### Exercise description
The printed result should hold only the lines from the opening of the data through the line bearing "yellow rectangle: (58, 71) -> (67, 75), moved", exactly as given and without pictures.

### Records for this task
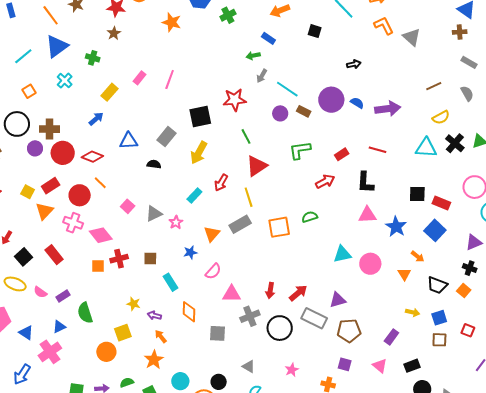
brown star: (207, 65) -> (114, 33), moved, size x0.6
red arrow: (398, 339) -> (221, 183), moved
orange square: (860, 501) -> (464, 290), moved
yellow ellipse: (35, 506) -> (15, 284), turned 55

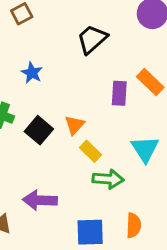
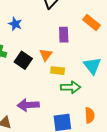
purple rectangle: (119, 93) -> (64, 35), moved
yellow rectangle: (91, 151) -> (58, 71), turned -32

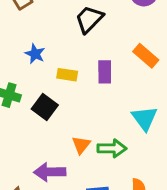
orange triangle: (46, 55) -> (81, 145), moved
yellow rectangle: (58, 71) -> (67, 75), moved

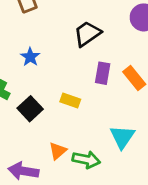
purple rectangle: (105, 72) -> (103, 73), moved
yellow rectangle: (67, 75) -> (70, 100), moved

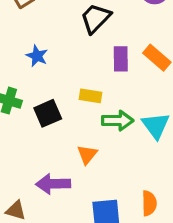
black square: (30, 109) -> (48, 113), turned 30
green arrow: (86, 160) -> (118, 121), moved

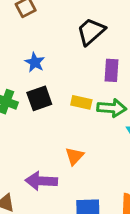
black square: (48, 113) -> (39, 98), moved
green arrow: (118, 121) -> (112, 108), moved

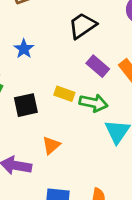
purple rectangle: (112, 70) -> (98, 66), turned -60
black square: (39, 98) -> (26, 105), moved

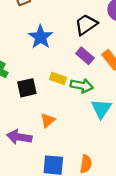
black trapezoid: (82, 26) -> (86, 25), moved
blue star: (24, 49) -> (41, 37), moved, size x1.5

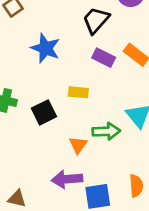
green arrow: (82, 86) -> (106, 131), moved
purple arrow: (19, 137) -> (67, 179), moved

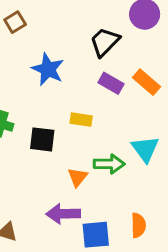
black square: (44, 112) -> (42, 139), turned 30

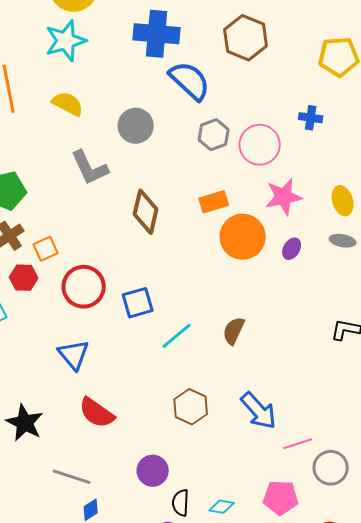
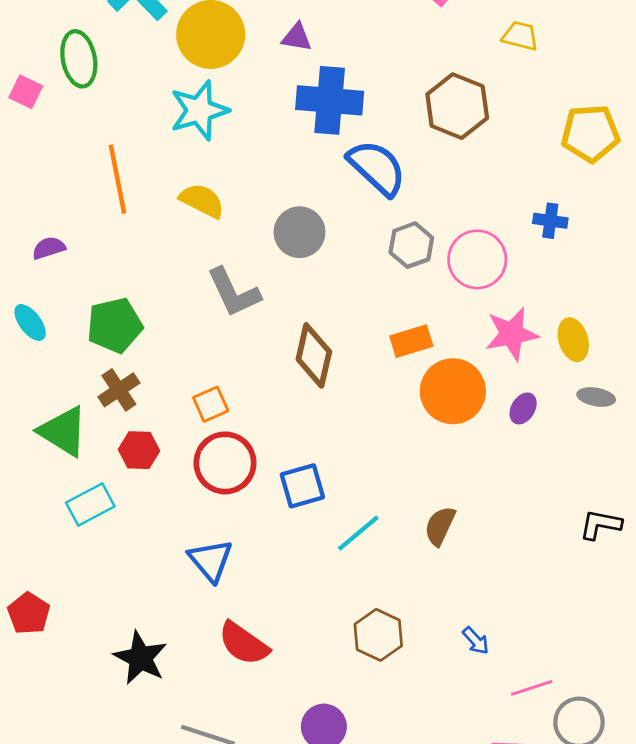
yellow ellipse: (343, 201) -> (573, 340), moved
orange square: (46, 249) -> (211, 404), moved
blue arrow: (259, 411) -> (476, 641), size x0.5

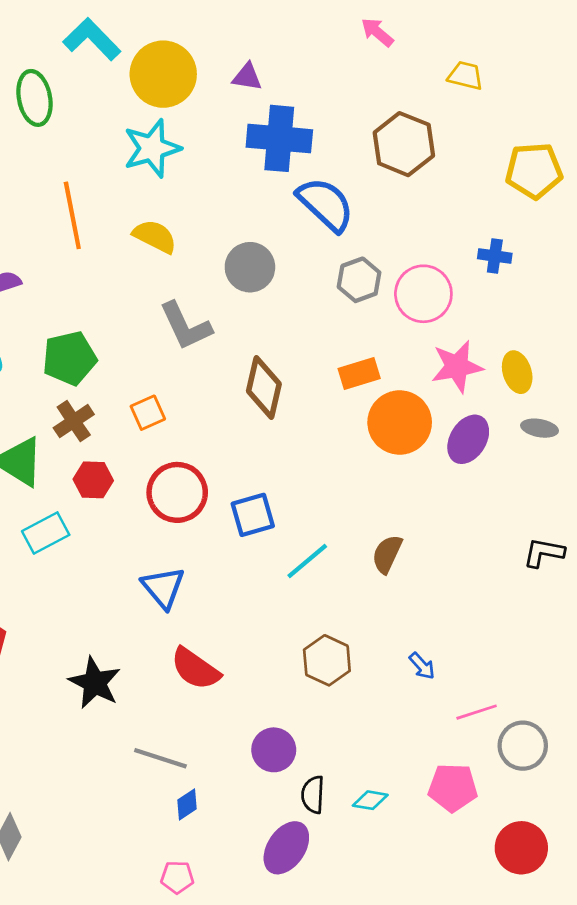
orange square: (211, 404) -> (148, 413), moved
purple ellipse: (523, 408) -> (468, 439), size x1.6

### Solution to this problem
brown star: (207, 65) -> (114, 33), moved, size x0.6
red arrow: (398, 339) -> (221, 183), moved
orange square: (860, 501) -> (464, 290), moved
yellow ellipse: (35, 506) -> (15, 284), turned 55

purple rectangle: (119, 93) -> (64, 35), moved
yellow rectangle: (91, 151) -> (58, 71), turned -32

orange triangle: (46, 55) -> (81, 145), moved
yellow rectangle: (58, 71) -> (67, 75), moved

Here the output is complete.